MATERIAL FOR THE TASK:
- - - -

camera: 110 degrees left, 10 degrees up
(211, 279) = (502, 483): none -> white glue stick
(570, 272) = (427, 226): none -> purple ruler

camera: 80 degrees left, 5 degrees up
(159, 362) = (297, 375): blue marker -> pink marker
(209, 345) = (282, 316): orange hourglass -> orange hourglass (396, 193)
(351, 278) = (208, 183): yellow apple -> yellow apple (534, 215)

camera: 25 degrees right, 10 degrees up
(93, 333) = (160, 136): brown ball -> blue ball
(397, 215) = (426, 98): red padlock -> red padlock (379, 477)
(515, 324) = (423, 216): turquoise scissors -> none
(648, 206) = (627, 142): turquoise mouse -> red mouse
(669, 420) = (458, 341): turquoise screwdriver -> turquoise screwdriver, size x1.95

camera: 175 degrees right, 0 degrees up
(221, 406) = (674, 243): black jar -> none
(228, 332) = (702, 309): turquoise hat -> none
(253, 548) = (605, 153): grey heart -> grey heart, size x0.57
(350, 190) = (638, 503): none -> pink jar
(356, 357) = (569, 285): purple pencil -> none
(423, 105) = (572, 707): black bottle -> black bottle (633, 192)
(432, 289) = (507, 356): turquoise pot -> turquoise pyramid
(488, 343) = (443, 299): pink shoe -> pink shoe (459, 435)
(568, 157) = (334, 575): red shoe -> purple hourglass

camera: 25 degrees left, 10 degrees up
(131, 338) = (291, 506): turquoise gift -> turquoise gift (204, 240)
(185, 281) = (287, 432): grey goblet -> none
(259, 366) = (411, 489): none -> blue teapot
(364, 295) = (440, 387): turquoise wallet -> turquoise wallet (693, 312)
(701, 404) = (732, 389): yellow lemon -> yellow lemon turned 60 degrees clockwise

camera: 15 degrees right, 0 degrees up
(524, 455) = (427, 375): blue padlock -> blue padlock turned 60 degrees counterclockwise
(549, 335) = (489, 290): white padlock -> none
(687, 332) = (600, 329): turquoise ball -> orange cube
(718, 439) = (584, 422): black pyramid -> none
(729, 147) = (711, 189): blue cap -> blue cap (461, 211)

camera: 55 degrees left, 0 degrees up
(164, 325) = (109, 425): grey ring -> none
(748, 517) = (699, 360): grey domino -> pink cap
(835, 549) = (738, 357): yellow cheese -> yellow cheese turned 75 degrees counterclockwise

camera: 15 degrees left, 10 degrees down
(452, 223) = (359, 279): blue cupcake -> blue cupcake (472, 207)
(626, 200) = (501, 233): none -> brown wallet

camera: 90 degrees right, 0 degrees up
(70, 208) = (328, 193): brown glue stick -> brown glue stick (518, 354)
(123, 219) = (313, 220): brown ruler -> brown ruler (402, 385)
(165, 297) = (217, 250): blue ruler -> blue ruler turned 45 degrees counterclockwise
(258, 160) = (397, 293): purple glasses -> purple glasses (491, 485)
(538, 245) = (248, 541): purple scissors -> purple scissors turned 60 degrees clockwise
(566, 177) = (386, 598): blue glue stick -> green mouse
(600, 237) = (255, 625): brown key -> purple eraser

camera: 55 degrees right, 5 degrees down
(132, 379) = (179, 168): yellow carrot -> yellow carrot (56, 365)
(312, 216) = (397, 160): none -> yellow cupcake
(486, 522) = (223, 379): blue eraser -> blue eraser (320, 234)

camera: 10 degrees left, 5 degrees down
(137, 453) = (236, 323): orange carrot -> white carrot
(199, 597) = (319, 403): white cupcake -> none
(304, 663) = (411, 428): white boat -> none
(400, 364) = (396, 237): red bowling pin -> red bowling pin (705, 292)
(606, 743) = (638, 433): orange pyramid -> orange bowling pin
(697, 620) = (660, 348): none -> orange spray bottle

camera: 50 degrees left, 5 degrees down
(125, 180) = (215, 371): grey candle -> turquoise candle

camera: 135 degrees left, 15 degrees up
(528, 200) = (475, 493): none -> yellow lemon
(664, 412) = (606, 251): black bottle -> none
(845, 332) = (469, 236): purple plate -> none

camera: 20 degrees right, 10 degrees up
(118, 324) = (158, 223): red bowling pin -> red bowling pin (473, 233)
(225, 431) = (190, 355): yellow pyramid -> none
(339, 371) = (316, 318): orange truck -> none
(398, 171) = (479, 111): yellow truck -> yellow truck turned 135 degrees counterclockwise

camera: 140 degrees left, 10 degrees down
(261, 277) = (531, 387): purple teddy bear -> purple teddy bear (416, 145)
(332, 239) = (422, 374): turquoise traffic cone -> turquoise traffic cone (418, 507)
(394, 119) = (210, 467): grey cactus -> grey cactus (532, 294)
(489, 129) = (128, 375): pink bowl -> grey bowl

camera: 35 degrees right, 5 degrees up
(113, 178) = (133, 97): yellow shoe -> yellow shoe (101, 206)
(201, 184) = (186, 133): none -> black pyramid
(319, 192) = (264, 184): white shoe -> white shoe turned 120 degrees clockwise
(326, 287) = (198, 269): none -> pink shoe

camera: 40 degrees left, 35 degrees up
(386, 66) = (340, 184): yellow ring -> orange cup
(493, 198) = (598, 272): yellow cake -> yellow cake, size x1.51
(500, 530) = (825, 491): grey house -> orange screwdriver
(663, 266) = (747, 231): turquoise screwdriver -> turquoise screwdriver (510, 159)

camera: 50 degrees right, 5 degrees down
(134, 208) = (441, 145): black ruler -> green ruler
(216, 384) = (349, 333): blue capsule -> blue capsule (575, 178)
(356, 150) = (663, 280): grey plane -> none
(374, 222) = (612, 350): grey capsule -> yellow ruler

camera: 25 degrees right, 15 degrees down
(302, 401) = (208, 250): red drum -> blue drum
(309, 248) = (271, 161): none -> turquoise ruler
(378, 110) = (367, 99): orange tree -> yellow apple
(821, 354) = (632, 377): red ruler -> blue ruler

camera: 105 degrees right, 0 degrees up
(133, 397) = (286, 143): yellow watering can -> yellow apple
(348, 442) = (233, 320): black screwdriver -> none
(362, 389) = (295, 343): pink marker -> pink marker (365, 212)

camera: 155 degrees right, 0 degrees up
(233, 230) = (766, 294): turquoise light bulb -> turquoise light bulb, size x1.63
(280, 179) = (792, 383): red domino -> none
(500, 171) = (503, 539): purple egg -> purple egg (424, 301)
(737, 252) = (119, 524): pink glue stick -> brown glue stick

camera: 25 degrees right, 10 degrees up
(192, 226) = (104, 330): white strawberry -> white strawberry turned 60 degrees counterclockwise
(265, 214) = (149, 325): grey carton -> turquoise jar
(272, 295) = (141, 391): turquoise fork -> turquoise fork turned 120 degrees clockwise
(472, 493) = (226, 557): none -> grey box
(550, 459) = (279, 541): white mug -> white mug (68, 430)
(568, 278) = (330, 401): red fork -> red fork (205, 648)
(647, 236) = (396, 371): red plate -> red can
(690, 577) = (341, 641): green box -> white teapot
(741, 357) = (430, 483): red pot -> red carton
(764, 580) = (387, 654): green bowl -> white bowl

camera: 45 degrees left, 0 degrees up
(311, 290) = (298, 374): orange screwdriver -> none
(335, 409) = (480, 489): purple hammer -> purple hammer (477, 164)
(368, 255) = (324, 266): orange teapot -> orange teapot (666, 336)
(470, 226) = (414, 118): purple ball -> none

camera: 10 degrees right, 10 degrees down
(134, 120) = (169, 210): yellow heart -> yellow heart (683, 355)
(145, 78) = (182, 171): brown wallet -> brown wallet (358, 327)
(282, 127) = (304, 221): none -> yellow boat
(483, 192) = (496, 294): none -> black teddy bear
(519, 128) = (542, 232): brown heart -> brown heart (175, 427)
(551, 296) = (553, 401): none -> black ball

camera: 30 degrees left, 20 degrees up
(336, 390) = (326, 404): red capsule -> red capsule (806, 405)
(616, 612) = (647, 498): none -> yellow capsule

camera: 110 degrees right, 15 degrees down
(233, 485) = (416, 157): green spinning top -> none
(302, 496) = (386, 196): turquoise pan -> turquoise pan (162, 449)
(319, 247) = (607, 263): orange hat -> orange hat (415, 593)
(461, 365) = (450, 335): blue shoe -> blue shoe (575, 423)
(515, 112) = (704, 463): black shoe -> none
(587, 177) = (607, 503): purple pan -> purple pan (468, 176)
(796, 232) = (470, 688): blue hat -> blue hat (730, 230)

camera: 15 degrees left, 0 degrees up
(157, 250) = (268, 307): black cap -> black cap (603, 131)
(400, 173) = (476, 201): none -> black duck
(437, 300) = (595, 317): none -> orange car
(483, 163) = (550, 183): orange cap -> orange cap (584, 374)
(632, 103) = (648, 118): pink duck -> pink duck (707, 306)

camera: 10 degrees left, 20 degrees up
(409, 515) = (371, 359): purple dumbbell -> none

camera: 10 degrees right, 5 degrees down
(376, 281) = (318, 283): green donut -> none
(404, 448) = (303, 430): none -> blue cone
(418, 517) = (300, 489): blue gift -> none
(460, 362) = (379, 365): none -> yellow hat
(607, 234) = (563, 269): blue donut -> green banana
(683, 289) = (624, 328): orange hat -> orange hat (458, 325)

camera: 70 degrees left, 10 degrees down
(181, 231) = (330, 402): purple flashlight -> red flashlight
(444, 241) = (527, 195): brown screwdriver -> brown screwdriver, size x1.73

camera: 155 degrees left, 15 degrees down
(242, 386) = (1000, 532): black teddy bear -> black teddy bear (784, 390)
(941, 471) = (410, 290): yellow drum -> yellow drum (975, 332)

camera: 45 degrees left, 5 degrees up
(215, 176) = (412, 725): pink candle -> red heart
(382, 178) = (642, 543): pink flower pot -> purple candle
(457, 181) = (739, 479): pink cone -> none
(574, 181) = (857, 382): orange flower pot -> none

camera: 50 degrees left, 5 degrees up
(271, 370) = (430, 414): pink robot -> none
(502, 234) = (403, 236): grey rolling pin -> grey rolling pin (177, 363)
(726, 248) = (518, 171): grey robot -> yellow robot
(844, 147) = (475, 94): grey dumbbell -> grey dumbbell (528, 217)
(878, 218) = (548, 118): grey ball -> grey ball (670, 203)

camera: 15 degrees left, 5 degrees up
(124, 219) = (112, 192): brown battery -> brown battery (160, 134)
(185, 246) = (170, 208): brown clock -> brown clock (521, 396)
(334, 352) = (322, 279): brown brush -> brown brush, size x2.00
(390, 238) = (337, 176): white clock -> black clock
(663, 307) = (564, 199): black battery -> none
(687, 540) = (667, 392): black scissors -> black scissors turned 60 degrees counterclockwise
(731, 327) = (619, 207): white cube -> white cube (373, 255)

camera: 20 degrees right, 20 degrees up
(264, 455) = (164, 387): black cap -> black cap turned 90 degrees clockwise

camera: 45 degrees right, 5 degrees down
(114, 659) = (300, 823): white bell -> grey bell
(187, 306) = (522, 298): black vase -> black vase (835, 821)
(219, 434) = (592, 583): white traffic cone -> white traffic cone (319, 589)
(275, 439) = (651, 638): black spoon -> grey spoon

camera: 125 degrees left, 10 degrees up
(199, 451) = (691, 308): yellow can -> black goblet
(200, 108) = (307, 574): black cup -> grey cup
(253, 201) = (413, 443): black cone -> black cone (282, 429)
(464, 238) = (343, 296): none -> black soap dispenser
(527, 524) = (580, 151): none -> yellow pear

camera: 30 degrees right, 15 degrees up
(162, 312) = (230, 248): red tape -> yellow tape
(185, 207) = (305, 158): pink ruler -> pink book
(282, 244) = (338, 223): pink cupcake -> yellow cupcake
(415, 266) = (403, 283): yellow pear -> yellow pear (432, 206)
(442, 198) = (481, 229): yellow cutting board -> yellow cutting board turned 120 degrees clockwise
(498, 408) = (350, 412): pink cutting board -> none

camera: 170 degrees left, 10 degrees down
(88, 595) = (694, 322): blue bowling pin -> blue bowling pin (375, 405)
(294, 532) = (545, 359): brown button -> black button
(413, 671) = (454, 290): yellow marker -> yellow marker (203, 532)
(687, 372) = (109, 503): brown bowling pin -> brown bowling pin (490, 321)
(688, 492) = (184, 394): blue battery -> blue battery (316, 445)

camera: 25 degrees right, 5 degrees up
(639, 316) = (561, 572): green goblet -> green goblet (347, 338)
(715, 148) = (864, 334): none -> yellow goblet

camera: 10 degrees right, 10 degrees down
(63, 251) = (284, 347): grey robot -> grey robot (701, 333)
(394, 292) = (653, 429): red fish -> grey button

- - - -

WORK TO COMPLETE: Going through the data, tally the lines containing "ball" and report only the result.

OUTPUT OF THE TASK: 5